What is being asked:
Turn the rows, from their start through the line containing "Between matte glass", into a JSON list of strings with one string per line, skipping blank lines. Leave the pictures out.

(Spatial grounding rows)

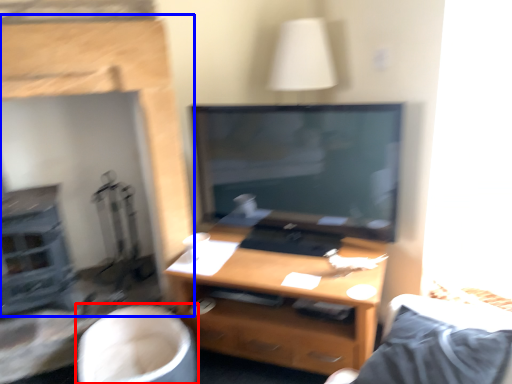
Question: Which point is further to the camera, swivel chair (highlighted by a red box) or fireplace (highlighted by a blue box)?

Choices:
 (A) swivel chair
 (B) fireplace

Answer: (A)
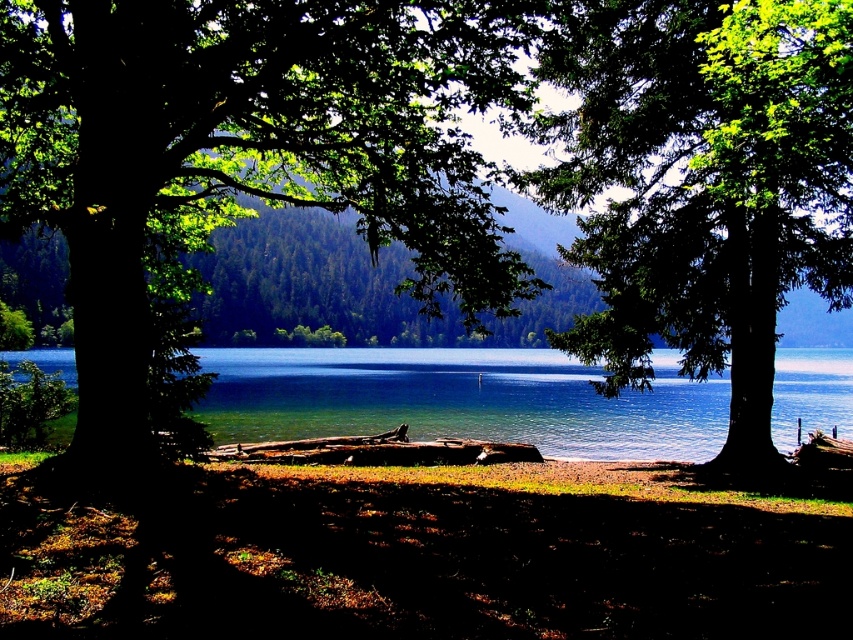
Who is positioned more to the right, brown dirt at lower center or green leafy tree at center?

green leafy tree at center is more to the right.

Is point (747, 506) positioned in front of point (610, 236)?

Yes, it is in front of point (610, 236).

Identify the location of brown dirt at lower center. (422, 556).

Does brown dirt at lower center have a smaller size compared to clear blue water at center?

Yes.

Is point (397, 532) positioned behind point (822, 376)?

No, it is in front of (822, 376).

Identify the location of brown dirt at lower center. (422, 556).

Between point (381, 45) and point (665, 480), which one is positioned in front?

Point (381, 45) is more forward.

Does green leafy tree at left appear on the left side of brown dirt at lower center?

Indeed, green leafy tree at left is positioned on the left side of brown dirt at lower center.

Where is `green leafy tree at left`? This screenshot has width=853, height=640. green leafy tree at left is located at coordinates (241, 166).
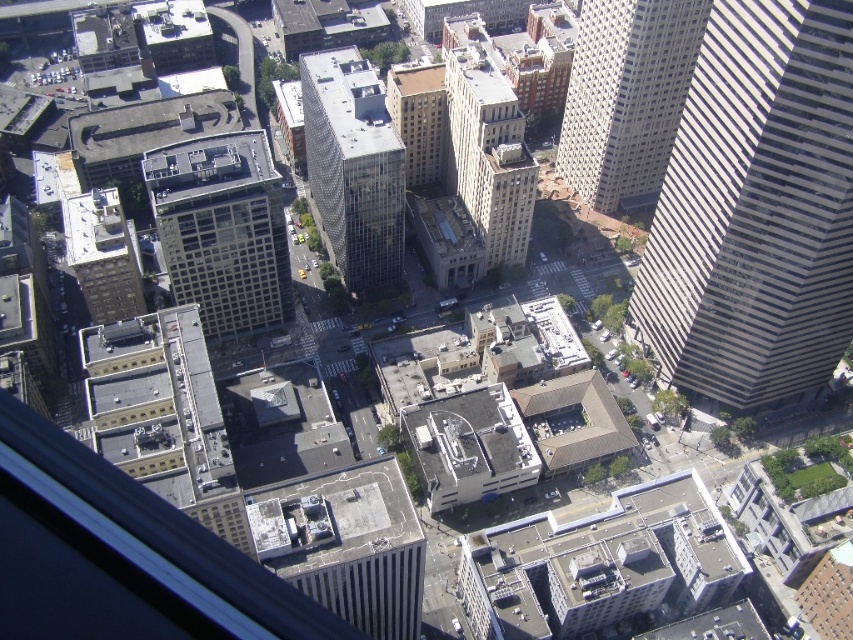
Between point (198, 236) and point (432, 141), which one is positioned behind?

Point (432, 141)

Can you confirm if matte glass skyscraper at center is shorter than brown glass building at center?

No, matte glass skyscraper at center is not shorter than brown glass building at center.

Which is in front, point (222, 208) or point (434, 177)?

Point (222, 208) is more forward.

Locate an element on the screen. matte glass skyscraper at center is located at coordinates (222, 228).

Which is more to the right, matte glass skyscraper at center or brown brick building at left?

From the viewer's perspective, matte glass skyscraper at center appears more on the right side.

Between matte glass skyscraper at center and brown brick building at left, which one is positioned higher?

Positioned higher is matte glass skyscraper at center.

At what (x,y) coordinates should I click in order to perform the action: click on matte glass skyscraper at center. Please return your answer as a coordinate pair (x, y). Looking at the image, I should click on (222, 228).

Is white glass skyscraper at right above brown brick building at center?

No.

Is white glass skyscraper at right thinner than brown brick building at center?

In fact, white glass skyscraper at right might be wider than brown brick building at center.

This screenshot has width=853, height=640. I want to click on white glass skyscraper at right, so click(x=756, y=208).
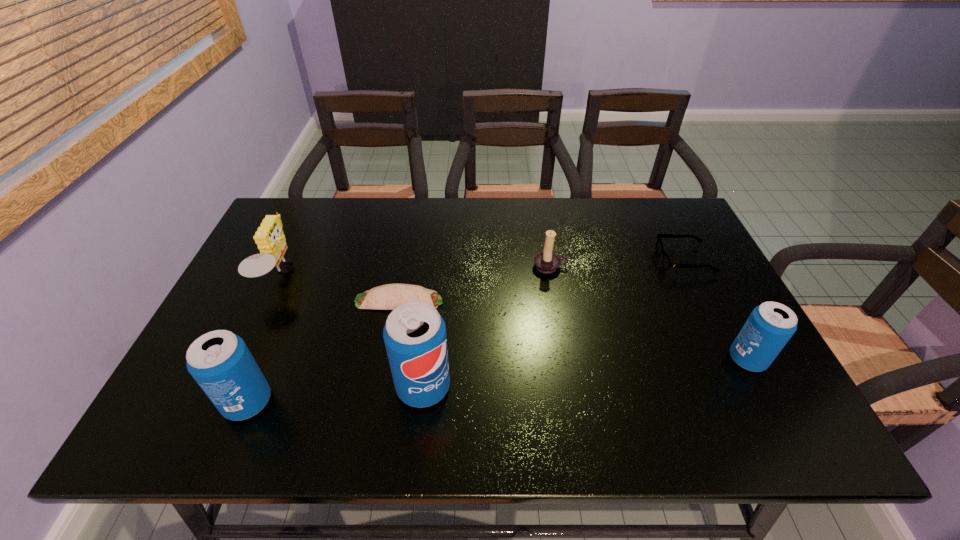
This screenshot has width=960, height=540. What are the coordinates of `the second tallest soda can` in the screenshot? It's located at pos(220,362).

In order to click on the sixth shortest object in this screenshot , I will do `click(220, 362)`.

Where is `the second soda can from right to left`? the second soda can from right to left is located at coordinates (415, 338).

I want to click on the rightmost soda can, so click(769, 327).

Where is `the shortest object`? the shortest object is located at coordinates click(390, 296).

At what (x,y) coordinates should I click in order to perform the action: click on sponge. Please return your answer as a coordinate pair (x, y). Looking at the image, I should click on (269, 237).

In order to click on the fifth object from left to right in this screenshot , I will do `click(547, 262)`.

Identify the location of the sixth tallest object. The height and width of the screenshot is (540, 960). (666, 261).

Locate an element on the screen. free space located on the left of the second shortest soda can is located at coordinates (187, 402).

Where is `vacant space located 0.240m on the back of the second soda can from right to left`? vacant space located 0.240m on the back of the second soda can from right to left is located at coordinates (434, 290).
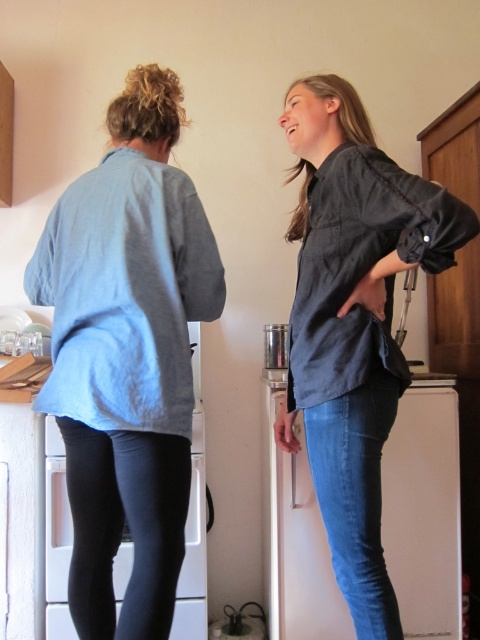
Question: Can you confirm if dark gray linen shirt at center is positioned below black matte leggings at lower left?

Choices:
 (A) no
 (B) yes

Answer: (A)

Question: Can you confirm if light blue cotton shirt at back is positioned below blue denim jeans at lower center?

Choices:
 (A) yes
 (B) no

Answer: (B)

Question: Does dark gray linen shirt at center appear on the right side of black matte leggings at lower left?

Choices:
 (A) no
 (B) yes

Answer: (B)

Question: Which point is farther to the camera?

Choices:
 (A) (346, 628)
 (B) (117, 486)
 (C) (342, 481)

Answer: (A)

Question: Which object is closer to the camera taking this photo?

Choices:
 (A) blue denim jeans at lower center
 (B) black matte leggings at lower left
 (C) light blue cotton shirt at back

Answer: (C)

Question: Which object is farther from the camera taking this photo?

Choices:
 (A) light blue cotton shirt at back
 (B) blue denim jeans at lower center

Answer: (B)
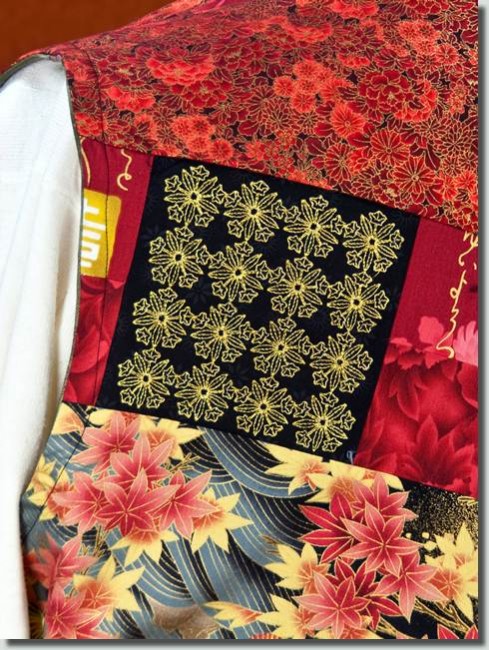
Where is `pillow case`? The height and width of the screenshot is (650, 489). pillow case is located at coordinates (388, 431).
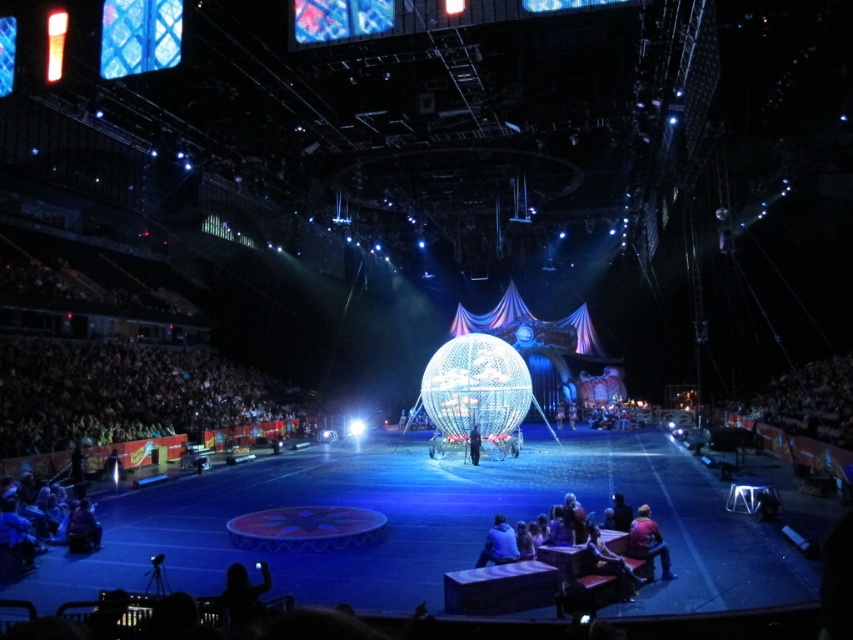
You are an audience member sitting in the stands and you want to check the jackets at the lower right corner of your view. Which jacket is positioned more to the left between the leather jacket at lower right and the red fabric jacket at lower right?

The leather jacket at lower right is positioned to the left of the red fabric jacket at lower right, so the leather jacket at lower right is more to the left.

You are a stagehand preparing to move the leather jacket at lower right and the red fabric jacket at lower right onto a small shelf. The shelf can only hold items that are narrower than 40 cm. Based on their widths, can both jackets fit on the shelf?

The leather jacket at lower right is wider than the red fabric jacket at lower right. Since the shelf requires items narrower than 40 cm, we need to check both jackets. If the leather jacket is wider than 40 cm, it won

Consider the image. You are a photographer positioned at the front of the arena, aiming to capture a clear shot of both the leather jacket at lower right and the red fabric jacket at lower right. Which jacket will appear larger in your photo?

The leather jacket at lower right will appear larger in the photo because it is closer to the viewer than the red fabric jacket at lower right.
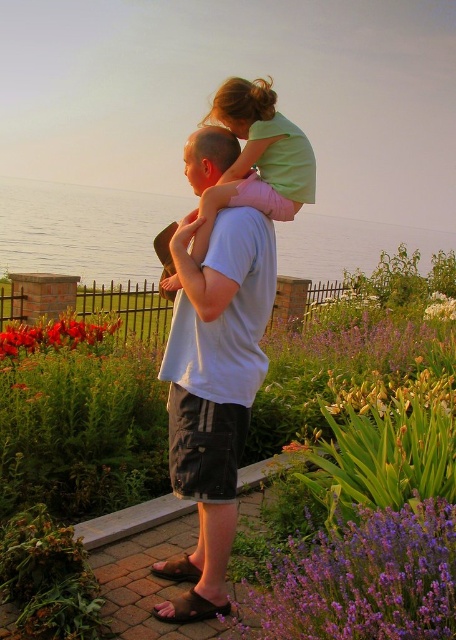
The width and height of the screenshot is (456, 640). What are the coordinates of `vivid red petals at lower left` in the screenshot? It's located at (56, 333).

Can you confirm if vivid red petals at lower left is thinner than white matte flower at upper right?

Incorrect, vivid red petals at lower left's width is not less than white matte flower at upper right's.

Who is more forward, (41,340) or (441,307)?

Point (41,340) is more forward.

Find the location of a particular element. The width and height of the screenshot is (456, 640). vivid red petals at lower left is located at coordinates (56, 333).

Is purple leafy plants at center below white matte flower at upper right?

Indeed, purple leafy plants at center is positioned under white matte flower at upper right.

Between point (86, 413) and point (449, 317), which one is positioned in front?

Point (86, 413)

Find the location of a particular element. purple leafy plants at center is located at coordinates (82, 429).

Consider the image. How distant is purple soft flower at lower right from vivid red petals at lower left?

purple soft flower at lower right and vivid red petals at lower left are 3.12 meters apart.

Between purple soft flower at lower right and vivid red petals at lower left, which one appears on the left side from the viewer's perspective?

Positioned to the left is vivid red petals at lower left.

Is point (372, 557) farther from camera compared to point (35, 340)?

That is False.

You are a GUI agent. You are given a task and a screenshot of the screen. Output one action in this format:
    pyautogui.click(x=<x>, y=<y>)
    Task: Click on the purple soft flower at lower right
    The height and width of the screenshot is (640, 456).
    Given the screenshot: What is the action you would take?
    pyautogui.click(x=361, y=580)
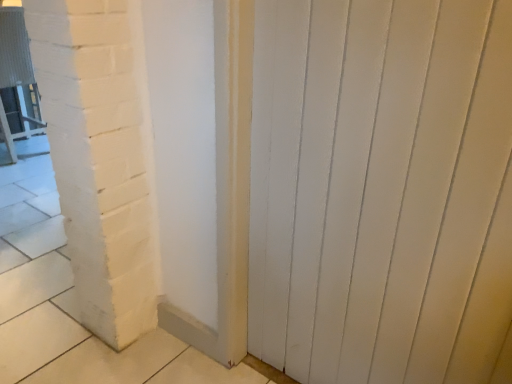
The width and height of the screenshot is (512, 384). What do you see at coordinates (17, 82) in the screenshot?
I see `metallic silver chair at left` at bounding box center [17, 82].

The height and width of the screenshot is (384, 512). In order to click on metallic silver chair at left in this screenshot , I will do `click(17, 82)`.

What do you see at coordinates (381, 189) in the screenshot? I see `white painted wood door at center` at bounding box center [381, 189].

The width and height of the screenshot is (512, 384). I want to click on white painted wood door at center, so click(381, 189).

Measure the distance between white painted wood door at center and camera.

white painted wood door at center is 70.32 centimeters away from camera.

Find the location of a particular element. This screenshot has width=512, height=384. metallic silver chair at left is located at coordinates (17, 82).

Is metallic silver chair at left to the right of white painted wood door at center from the viewer's perspective?

Incorrect, metallic silver chair at left is not on the right side of white painted wood door at center.

Which object is closer to the camera, metallic silver chair at left or white painted wood door at center?

white painted wood door at center is in front.

Which is further, (30,94) or (390,145)?

The point (30,94) is farther.

From the image's perspective, is metallic silver chair at left beneath white painted wood door at center?

Incorrect, from the image's perspective, metallic silver chair at left is higher than white painted wood door at center.

From a real-world perspective, is metallic silver chair at left physically above white painted wood door at center?

No, from a real-world perspective, metallic silver chair at left is not on top of white painted wood door at center.

Can you confirm if metallic silver chair at left is thinner than white painted wood door at center?

No.

Who is taller, metallic silver chair at left or white painted wood door at center?

With more height is white painted wood door at center.

Considering the sizes of objects metallic silver chair at left and white painted wood door at center in the image provided, who is smaller, metallic silver chair at left or white painted wood door at center?

white painted wood door at center is smaller.

Is metallic silver chair at left surrounding white painted wood door at center?

Definitely not — white painted wood door at center is not inside metallic silver chair at left.

Does metallic silver chair at left touch white painted wood door at center?

No, metallic silver chair at left is not with white painted wood door at center.

Is metallic silver chair at left aimed at white painted wood door at center?

No, metallic silver chair at left is not facing towards white painted wood door at center.

What's the angular difference between metallic silver chair at left and white painted wood door at center's facing directions?

There is a 90-degree angle between the facing directions of metallic silver chair at left and white painted wood door at center.

At what (x,y) coordinates should I click in order to perform the action: click on door that appears below the metallic silver chair at left (from the image's perspective). Please return your answer as a coordinate pair (x, y). This screenshot has width=512, height=384. Looking at the image, I should click on (381, 189).

Which object is positioned more to the right, white painted wood door at center or metallic silver chair at left?

From the viewer's perspective, white painted wood door at center appears more on the right side.

Does white painted wood door at center come in front of metallic silver chair at left?

Yes, white painted wood door at center is closer to the camera.

Between point (277, 174) and point (37, 114), which one is positioned behind?

The point (37, 114) is farther.

From the image's perspective, which is above, white painted wood door at center or metallic silver chair at left?

From the image's view, metallic silver chair at left is above.

From a real-world perspective, who is located lower, white painted wood door at center or metallic silver chair at left?

In real-world perspective, metallic silver chair at left is lower.

Can you confirm if white painted wood door at center is thinner than metallic silver chair at left?

Indeed, white painted wood door at center has a lesser width compared to metallic silver chair at left.

In terms of height, does white painted wood door at center look taller or shorter compared to metallic silver chair at left?

white painted wood door at center is taller than metallic silver chair at left.

Does white painted wood door at center have a smaller size compared to metallic silver chair at left?

Yes, white painted wood door at center is smaller than metallic silver chair at left.

Would you say white painted wood door at center is outside metallic silver chair at left?

Yes, white painted wood door at center is located beyond the bounds of metallic silver chair at left.

Is white painted wood door at center far away from metallic silver chair at left?

white painted wood door at center is positioned a significant distance from metallic silver chair at left.

Is metallic silver chair at left at the back of white painted wood door at center?

No, white painted wood door at center is not facing the opposite direction of metallic silver chair at left.

Find the location of a particular element. This screenshot has width=512, height=384. chair behind the white painted wood door at center is located at coordinates (17, 82).

Where is `door below the metallic silver chair at left (from the image's perspective)`? door below the metallic silver chair at left (from the image's perspective) is located at coordinates (381, 189).

This screenshot has width=512, height=384. Identify the location of chair on the left of white painted wood door at center. (17, 82).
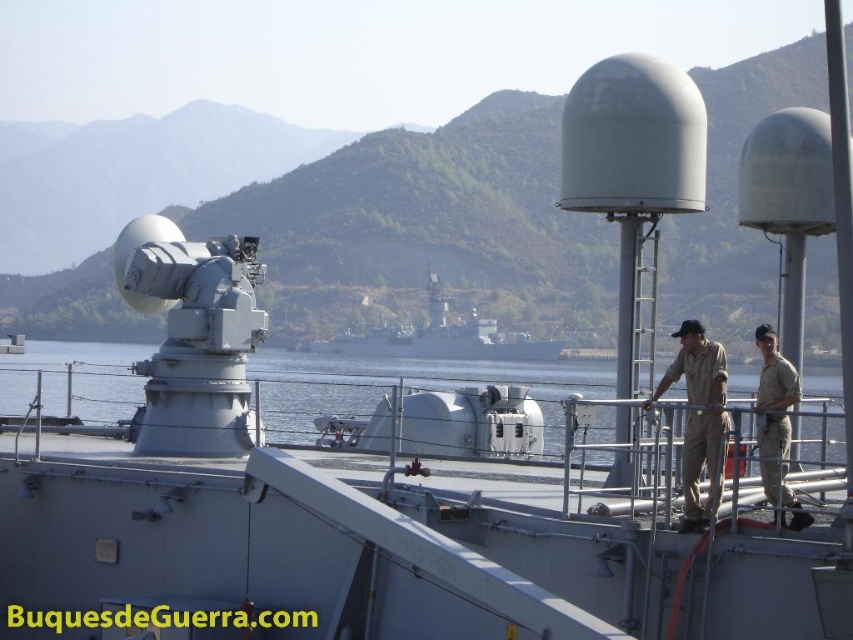
Question: Is clear blue water at center wider than tan uniform at right?

Choices:
 (A) no
 (B) yes

Answer: (B)

Question: Which point is farther to the camera?

Choices:
 (A) tan uniform at right
 (B) khaki uniform at center
 (C) metallic gray ship at center

Answer: (C)

Question: Can you confirm if khaki uniform at center is positioned to the left of tan uniform at right?

Choices:
 (A) no
 (B) yes

Answer: (B)

Question: Does metallic gray ship at center appear over tan uniform at right?

Choices:
 (A) yes
 (B) no

Answer: (B)

Question: Among these points, which one is nearest to the camera?

Choices:
 (A) (515, 333)
 (B) (685, 506)

Answer: (B)

Question: Which point appears closest to the camera in this image?

Choices:
 (A) (764, 413)
 (B) (120, 404)
 (C) (786, 449)

Answer: (A)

Task result:
[
  "Question: Which point is further to the camera, swivel chair (highlighted by a red box) or fireplace (highlighted by a blue box)?",
  "Choices:",
  " (A) swivel chair",
  " (B) fireplace",
  "Answer: (A)",
  "Who is positioned more to the right, brown dirt at lower center or green leafy tree at center?",
  "green leafy tree at center is more to the right.",
  "Is point (747, 506) positioned in front of point (610, 236)?",
  "Yes, it is in front of point (610, 236).",
  "Identify the location of brown dirt at lower center. (422, 556).",
  "Does brown dirt at lower center have a smaller size compared to clear blue water at center?",
  "Yes.",
  "Is point (397, 532) positioned behind point (822, 376)?",
  "No, it is in front of (822, 376).",
  "Identify the location of brown dirt at lower center. (422, 556).",
  "Between point (381, 45) and point (665, 480), which one is positioned in front?",
  "Point (381, 45) is more forward.",
  "Does green leafy tree at left appear on the left side of brown dirt at lower center?",
  "Indeed, green leafy tree at left is positioned on the left side of brown dirt at lower center.",
  "Where is `green leafy tree at left`? This screenshot has width=853, height=640. green leafy tree at left is located at coordinates (241, 166).",
  "Between point (198, 236) and point (432, 141), which one is positioned behind?",
  "Point (432, 141)",
  "Can you confirm if matte glass skyscraper at center is shorter than brown glass building at center?",
  "No, matte glass skyscraper at center is not shorter than brown glass building at center.",
  "Which is in front, point (222, 208) or point (434, 177)?",
  "Point (222, 208) is more forward.",
  "Locate an element on the screen. matte glass skyscraper at center is located at coordinates (222, 228).",
  "Which is more to the right, matte glass skyscraper at center or brown brick building at left?",
  "From the viewer's perspective, matte glass skyscraper at center appears more on the right side.",
  "Between matte glass skyscraper at center and brown brick building at left, which one is positioned higher?"
]